*** Entries supplied Section Begins ***

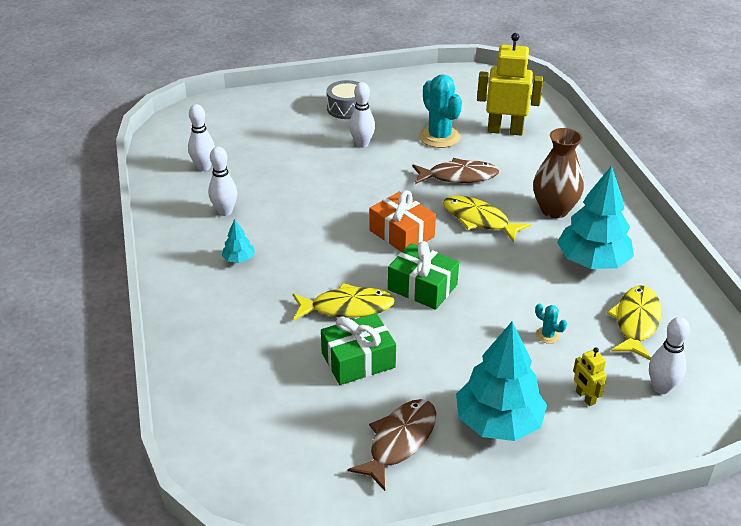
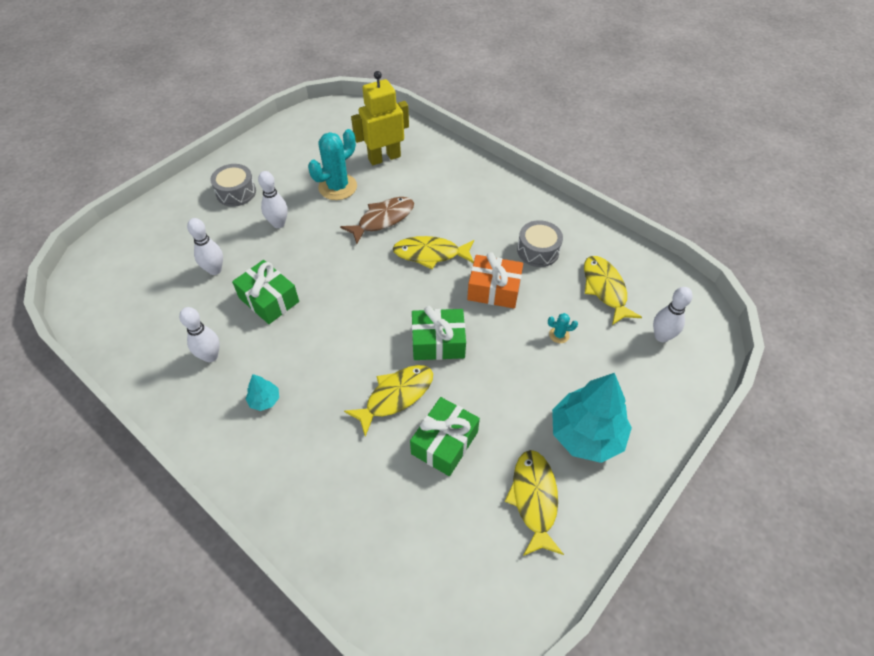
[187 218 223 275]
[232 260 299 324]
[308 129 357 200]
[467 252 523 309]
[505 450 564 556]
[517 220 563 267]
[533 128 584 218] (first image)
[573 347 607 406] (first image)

*** Entries supplied Section Ends ***

▸ What is being asked:
When you restate the listing, keep every word as it is and drop the pictures.

▸ Task result:
[187 218 223 275]
[232 260 299 324]
[308 129 357 200]
[467 252 523 309]
[505 450 564 556]
[517 220 563 267]
[533 128 584 218] (first image)
[573 347 607 406] (first image)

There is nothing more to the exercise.